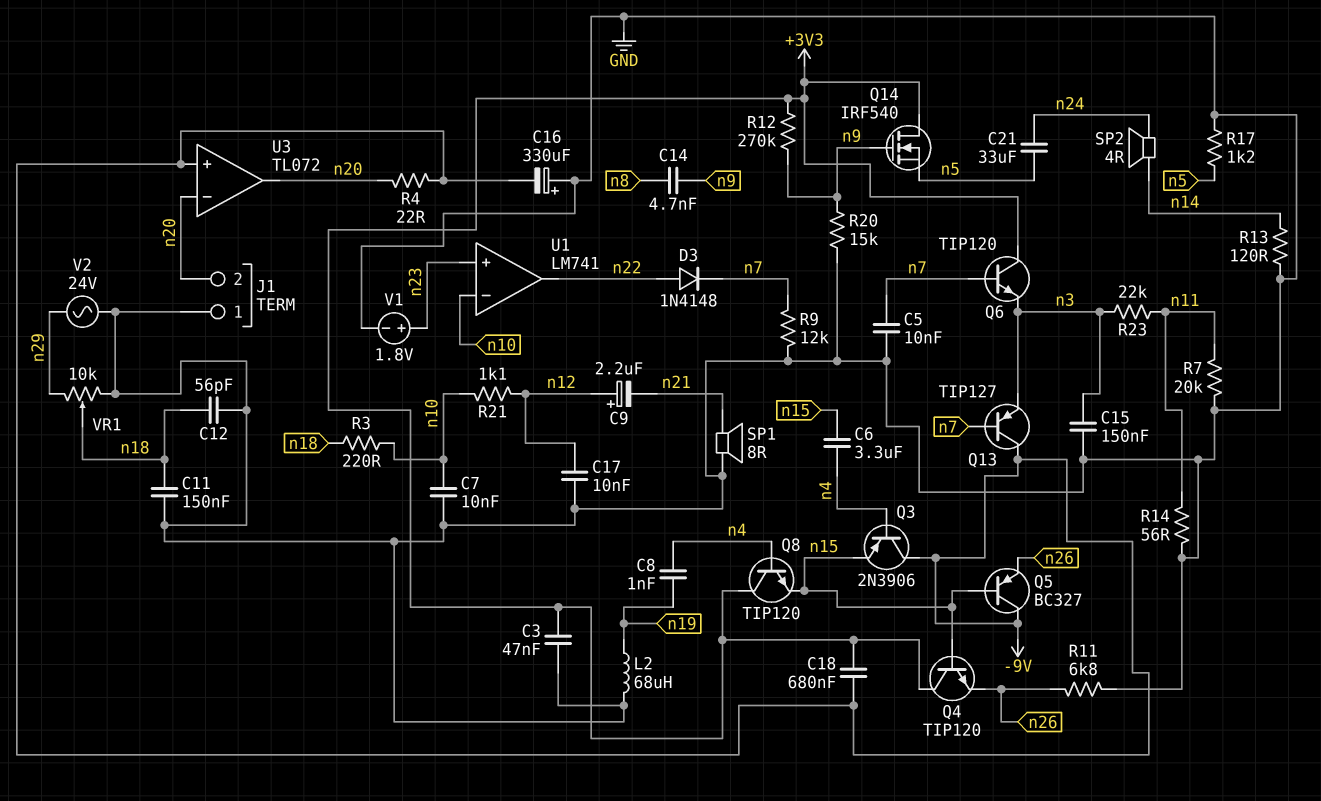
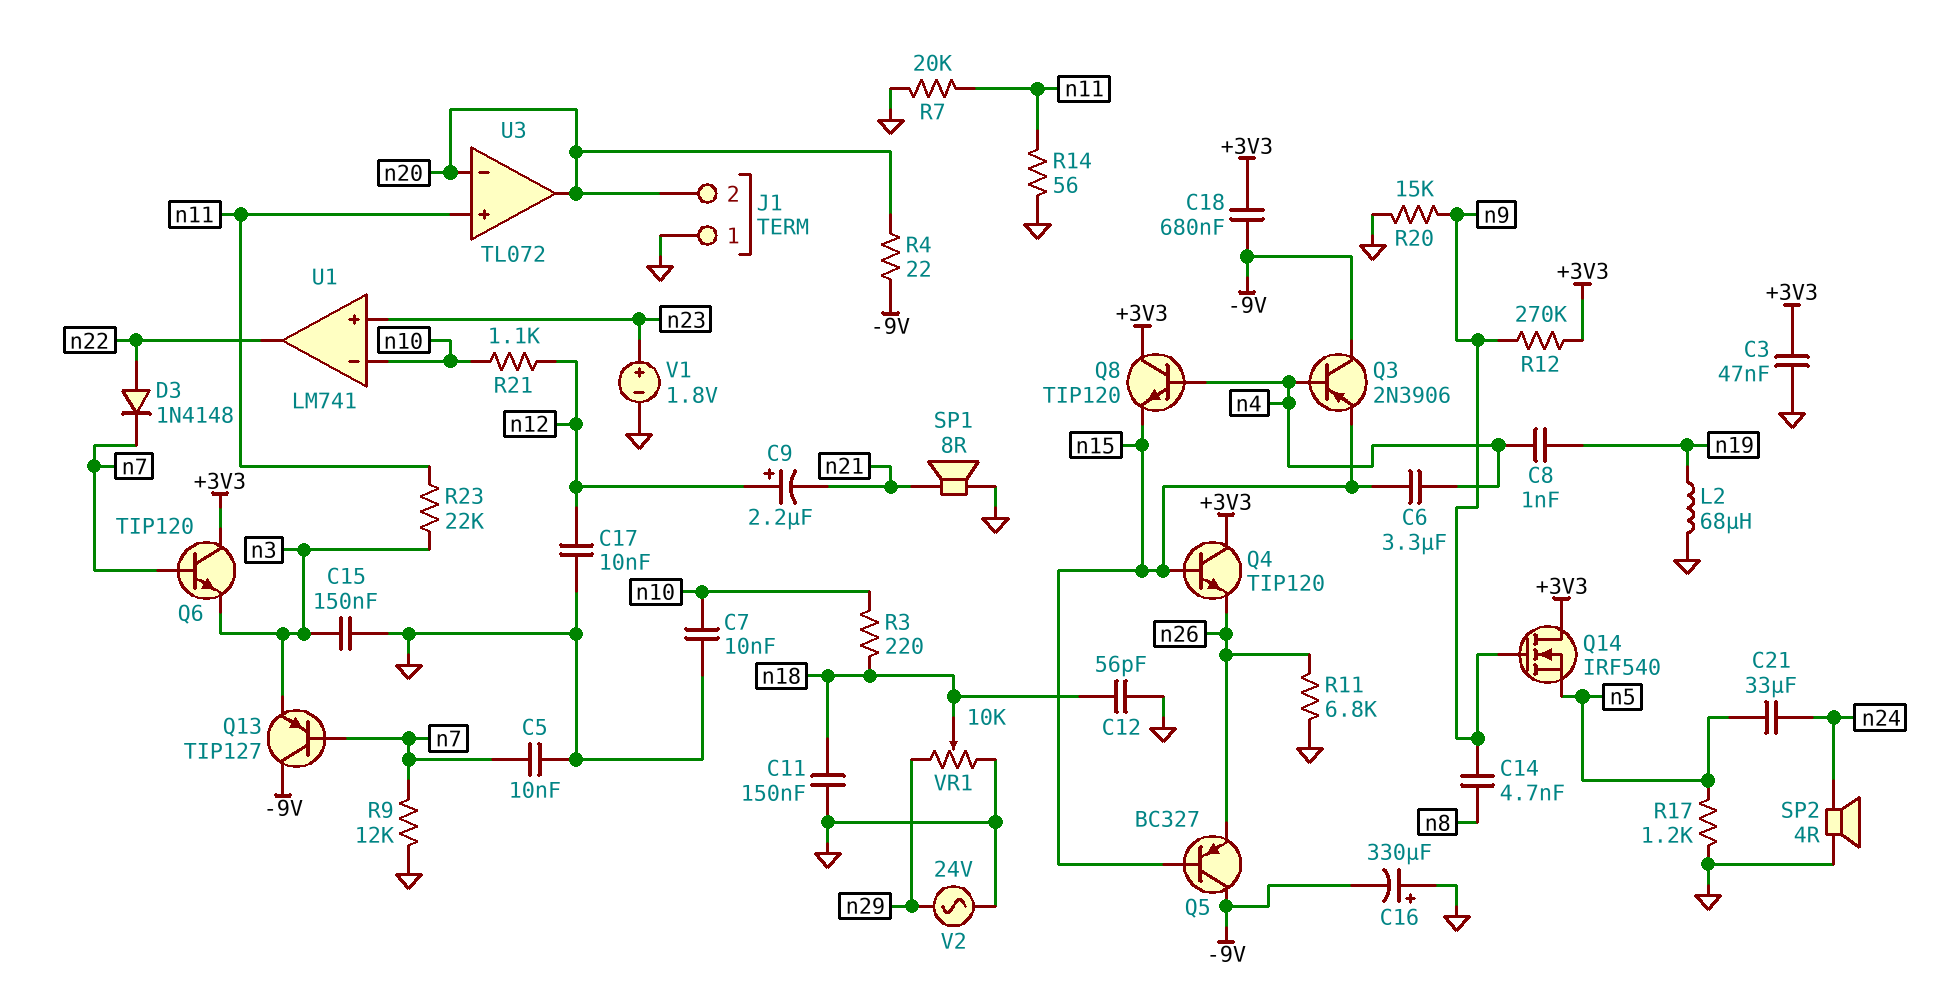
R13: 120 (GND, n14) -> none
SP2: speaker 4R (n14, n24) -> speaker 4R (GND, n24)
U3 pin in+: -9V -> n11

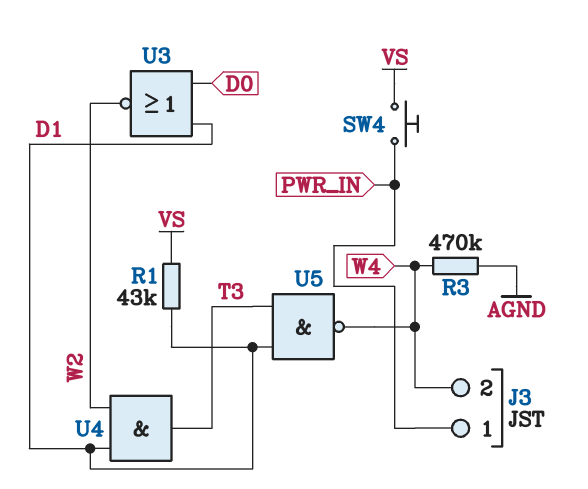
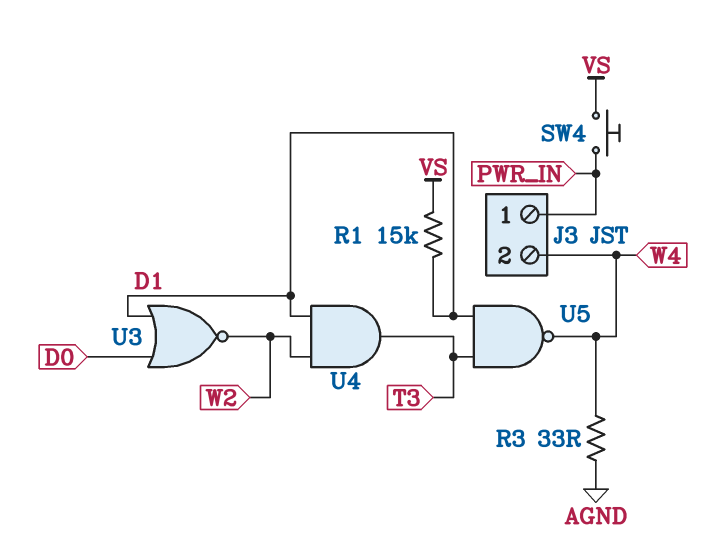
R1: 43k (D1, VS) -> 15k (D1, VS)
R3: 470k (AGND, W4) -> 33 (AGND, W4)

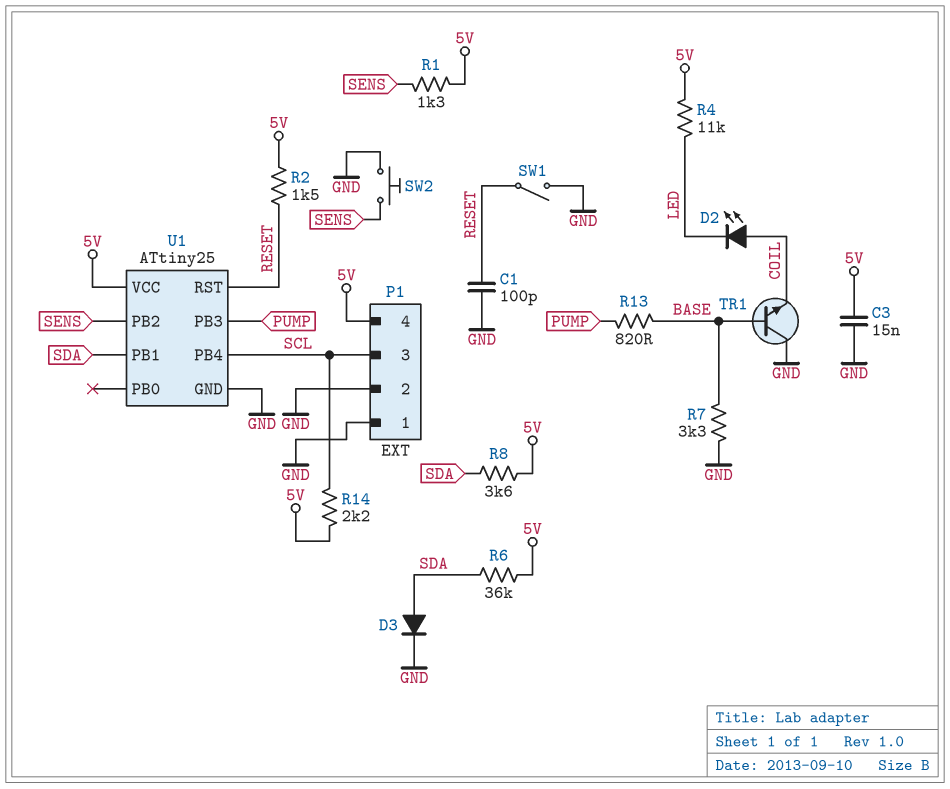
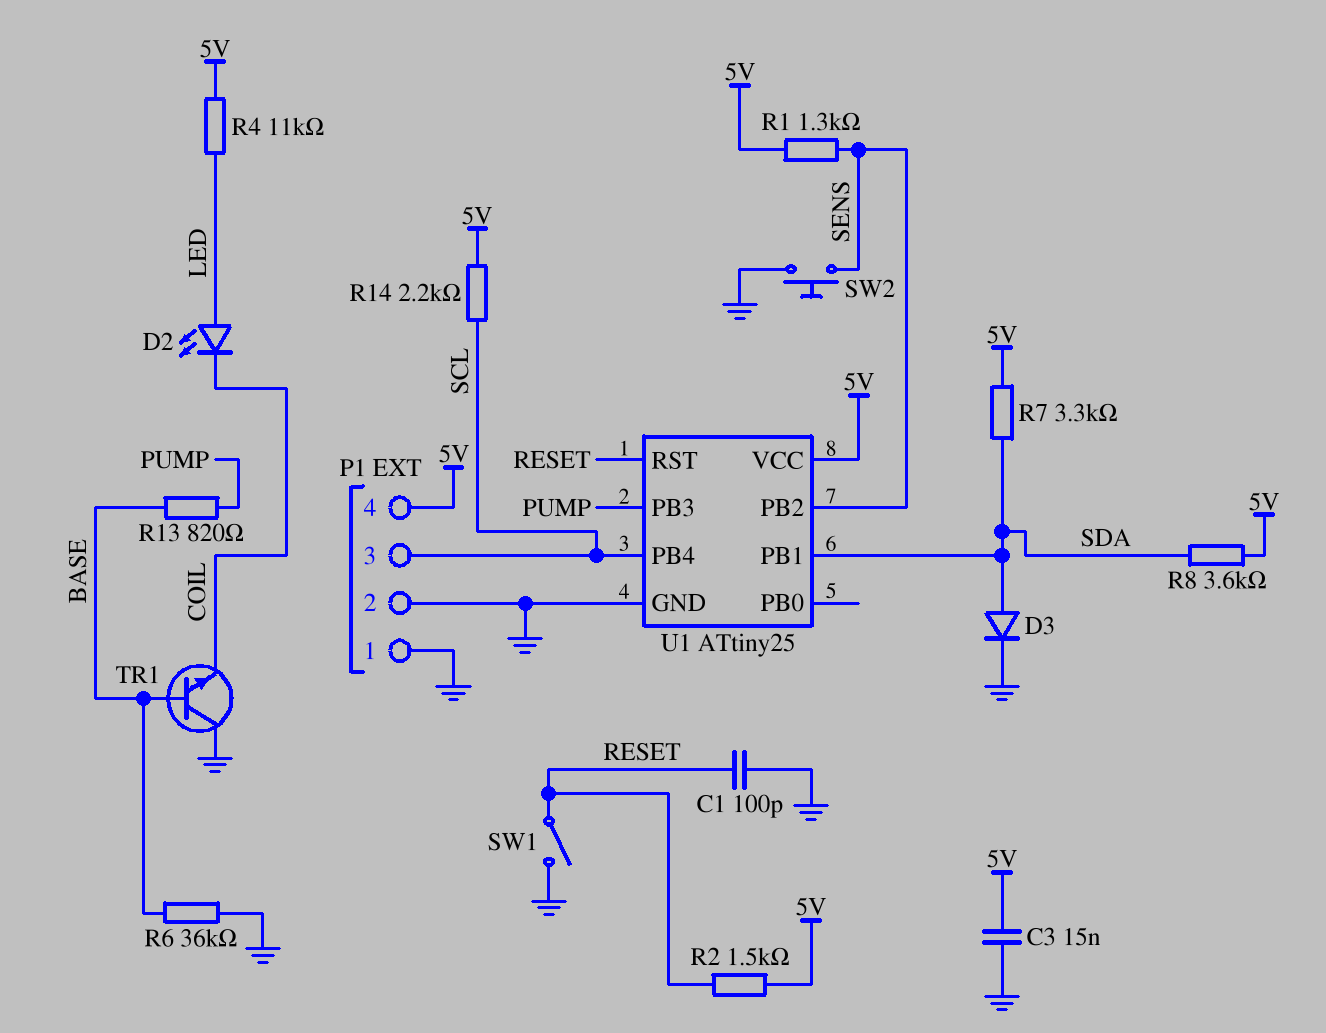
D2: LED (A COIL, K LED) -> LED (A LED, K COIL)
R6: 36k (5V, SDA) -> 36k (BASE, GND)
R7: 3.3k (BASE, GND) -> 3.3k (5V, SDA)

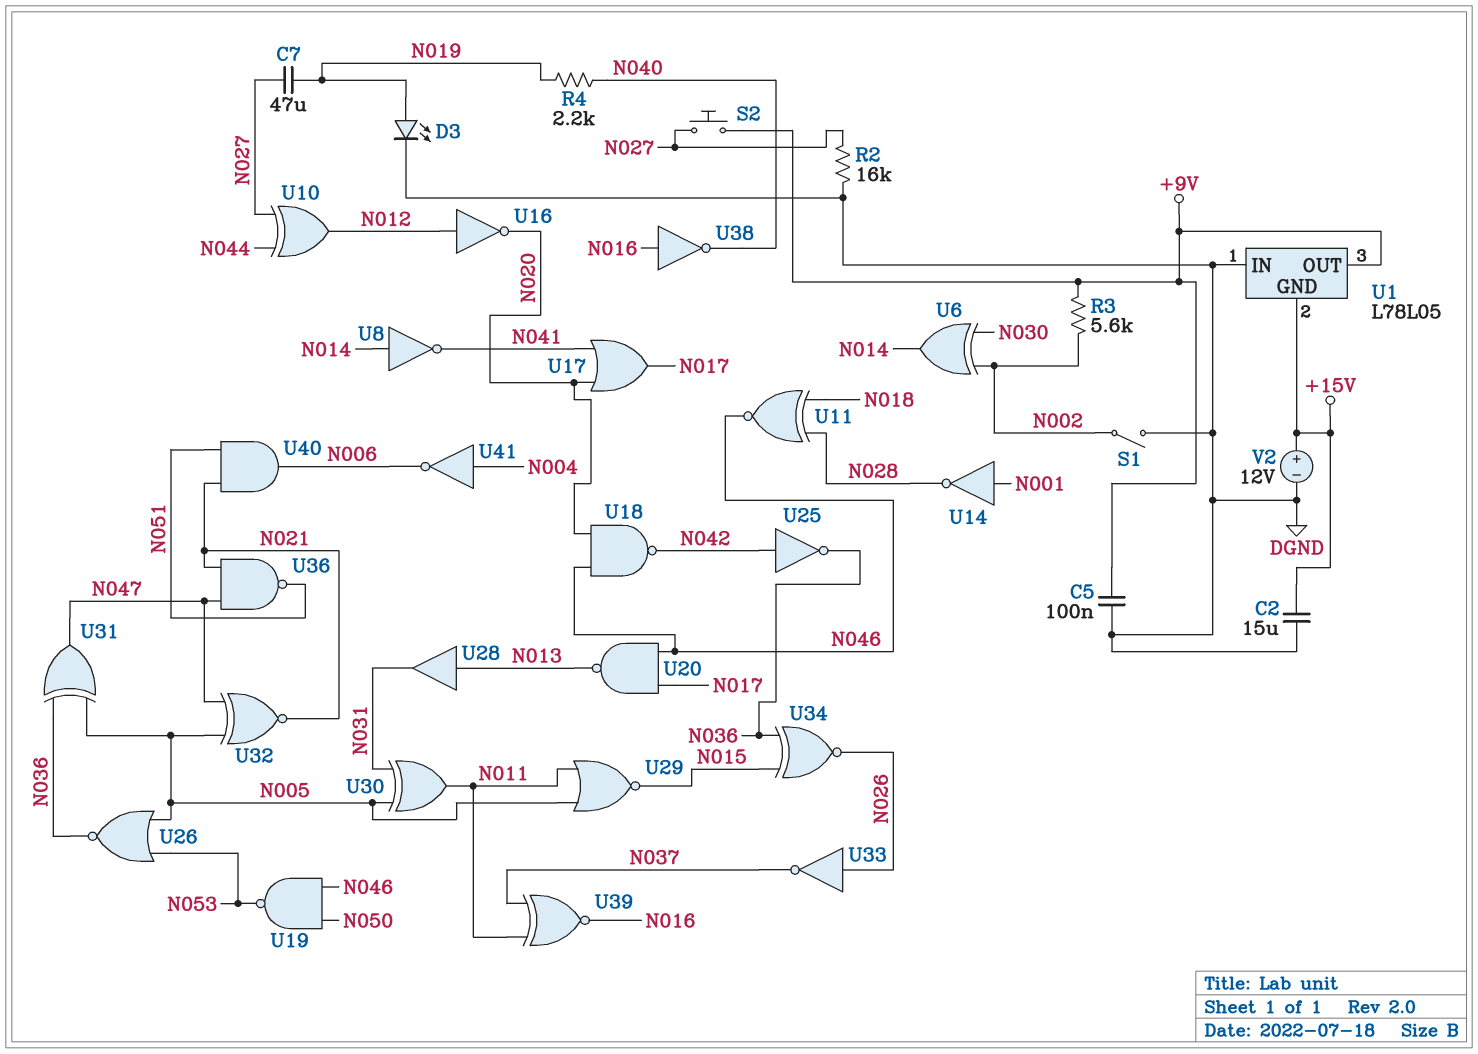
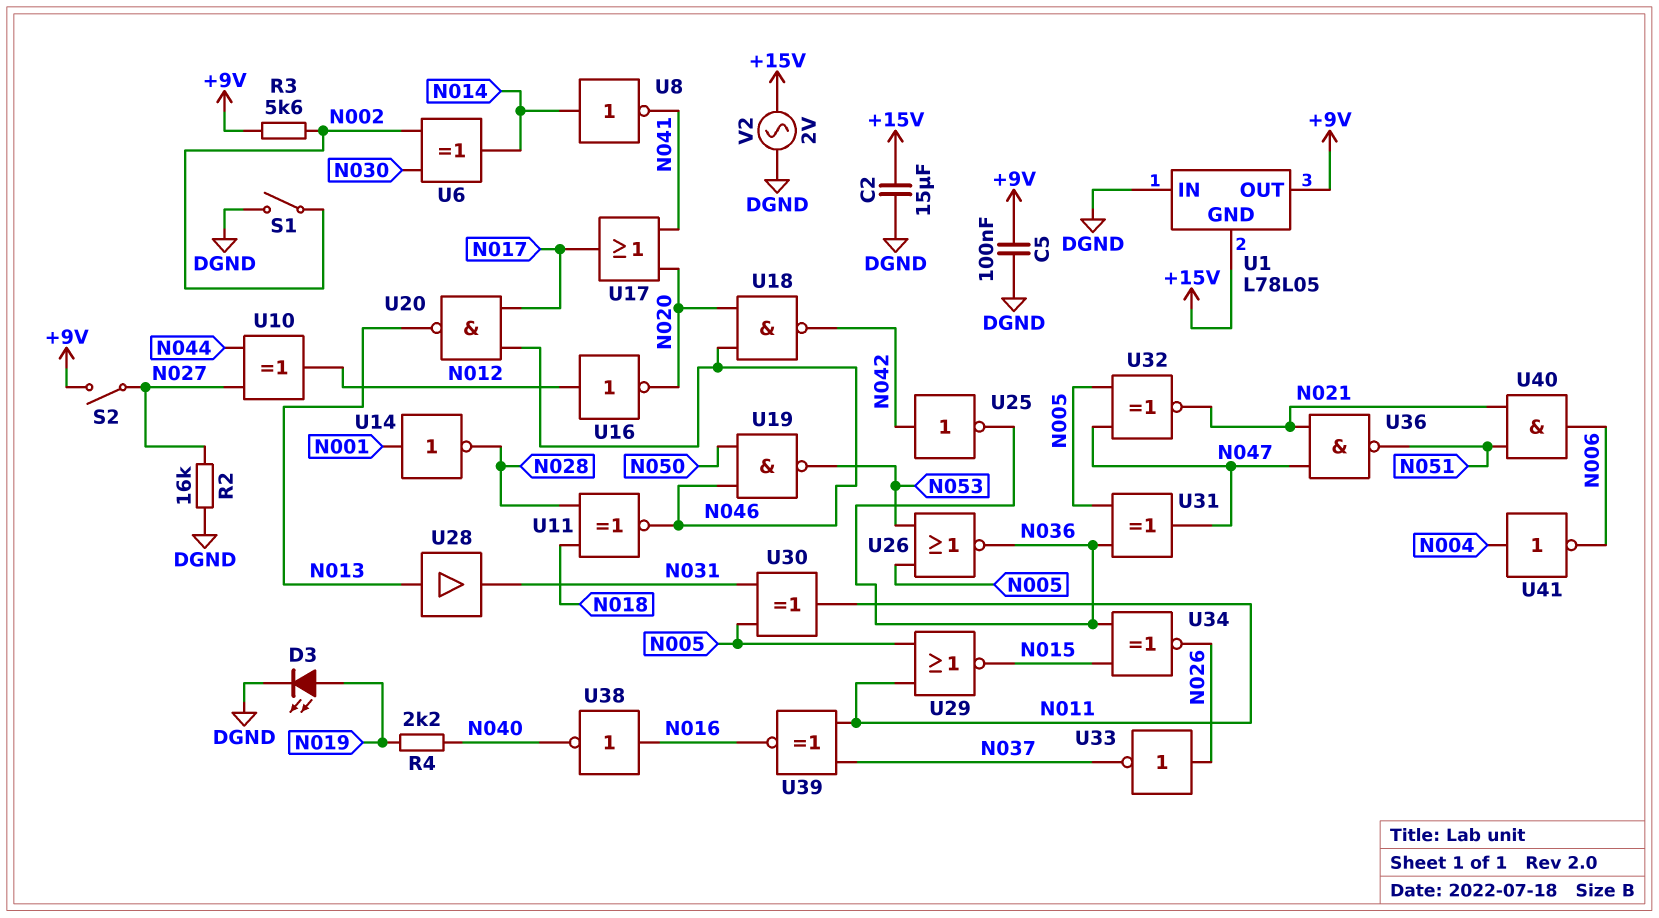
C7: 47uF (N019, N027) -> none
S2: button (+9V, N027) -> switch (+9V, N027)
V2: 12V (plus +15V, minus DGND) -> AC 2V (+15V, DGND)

WHAT THE TASK REQUIRES. Your task is to repeat, word for word and with no picture, every line from the one that contains "U3 pin in+: -9V -> n11" through the last line of the data.

SOLUTION.
U3 pin in+: -9V -> n11

R1: 43k (D1, VS) -> 15k (D1, VS)
R3: 470k (AGND, W4) -> 33 (AGND, W4)

D2: LED (A COIL, K LED) -> LED (A LED, K COIL)
R6: 36k (5V, SDA) -> 36k (BASE, GND)
R7: 3.3k (BASE, GND) -> 3.3k (5V, SDA)

C7: 47uF (N019, N027) -> none
S2: button (+9V, N027) -> switch (+9V, N027)
V2: 12V (plus +15V, minus DGND) -> AC 2V (+15V, DGND)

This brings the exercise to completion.